- [Data extract]
• • •
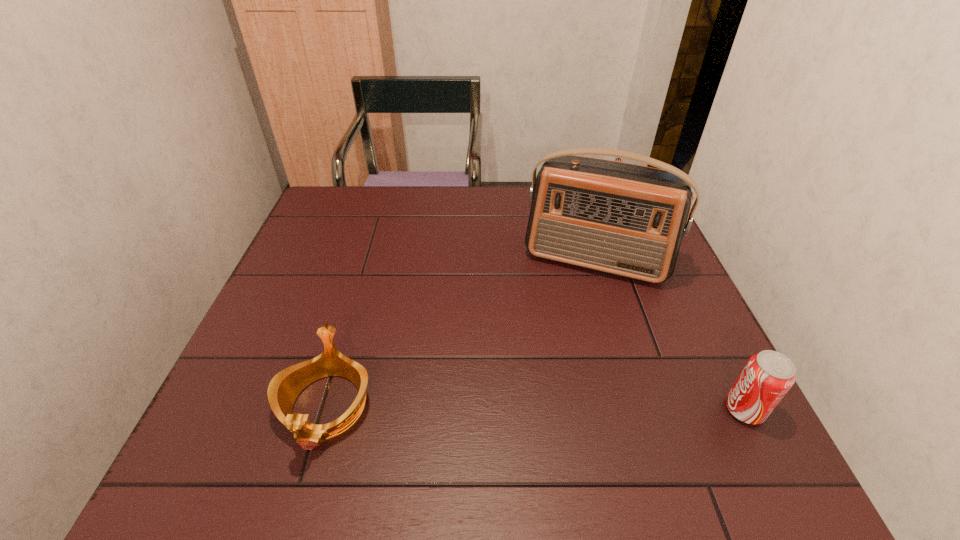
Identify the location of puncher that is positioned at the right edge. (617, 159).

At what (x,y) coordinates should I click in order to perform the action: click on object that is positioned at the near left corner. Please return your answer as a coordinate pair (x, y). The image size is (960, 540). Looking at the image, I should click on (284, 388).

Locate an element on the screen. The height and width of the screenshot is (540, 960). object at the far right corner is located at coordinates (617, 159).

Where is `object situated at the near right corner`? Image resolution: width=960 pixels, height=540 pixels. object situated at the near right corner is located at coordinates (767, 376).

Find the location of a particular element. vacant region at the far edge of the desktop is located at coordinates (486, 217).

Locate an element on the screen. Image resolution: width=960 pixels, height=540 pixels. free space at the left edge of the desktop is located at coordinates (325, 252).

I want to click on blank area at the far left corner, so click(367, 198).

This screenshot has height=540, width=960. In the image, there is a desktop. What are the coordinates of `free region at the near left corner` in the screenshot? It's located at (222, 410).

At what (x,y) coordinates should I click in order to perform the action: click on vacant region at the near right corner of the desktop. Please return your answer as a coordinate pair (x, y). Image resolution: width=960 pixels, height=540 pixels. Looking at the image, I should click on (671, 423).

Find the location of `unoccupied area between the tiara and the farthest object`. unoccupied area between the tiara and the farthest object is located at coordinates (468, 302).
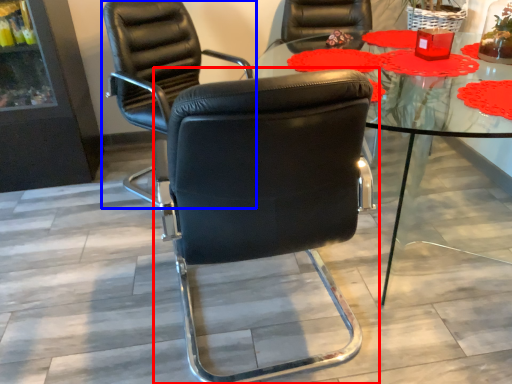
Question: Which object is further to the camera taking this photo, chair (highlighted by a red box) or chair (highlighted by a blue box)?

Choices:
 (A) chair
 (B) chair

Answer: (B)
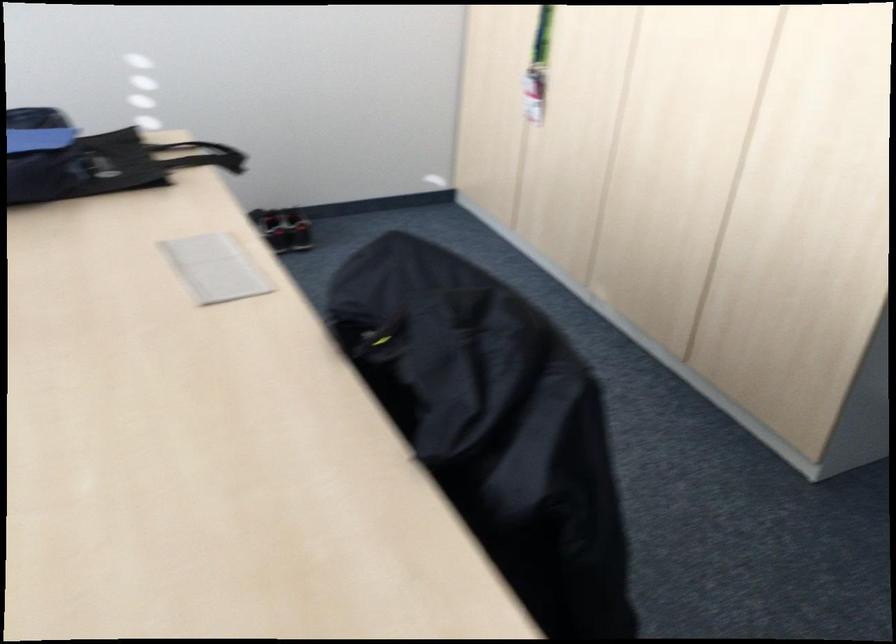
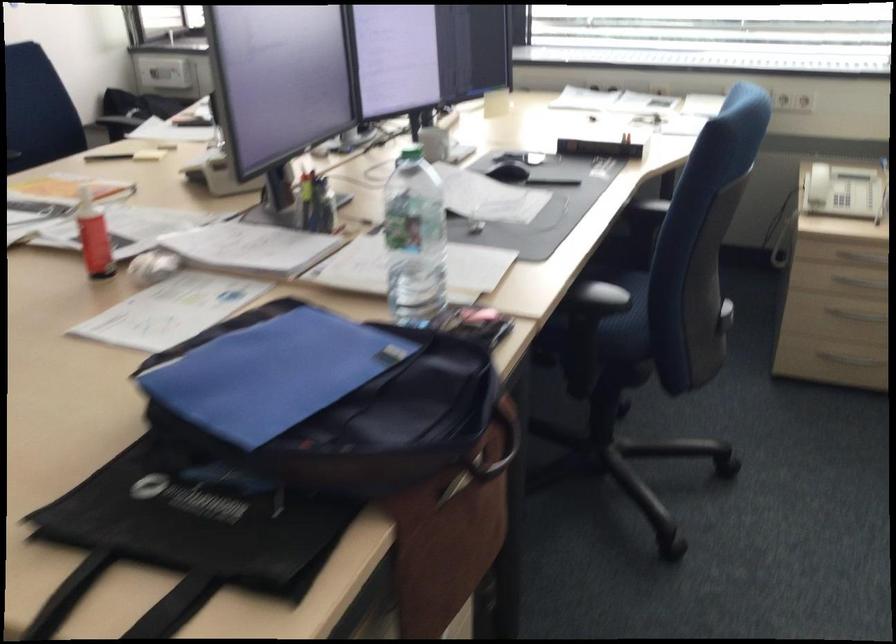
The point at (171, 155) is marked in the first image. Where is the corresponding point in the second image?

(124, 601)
• • •
- [What is asked]
Rewrite the part of the rows that opens with the line containing "on (671, 423)." and closes at the end of the rows, replacing "chair" with "armchair" and changing nothing else. Leave the pictures out of the answer.

- [Solution for this exercise]
At what (x,y) coordinates should I click in order to perform the action: click on vacant region at the near right corner of the desktop. Please return your answer as a coordinate pair (x, y). Image resolution: width=960 pixels, height=540 pixels. Looking at the image, I should click on (671, 423).

Find the location of `unoccupied area between the tiara and the farthest object`. unoccupied area between the tiara and the farthest object is located at coordinates (468, 302).
Question: Which object is further to the camera taking this photo, armchair (highlighted by a red box) or armchair (highlighted by a blue box)?

Choices:
 (A) armchair
 (B) armchair

Answer: (B)
The point at (171, 155) is marked in the first image. Where is the corresponding point in the second image?

(124, 601)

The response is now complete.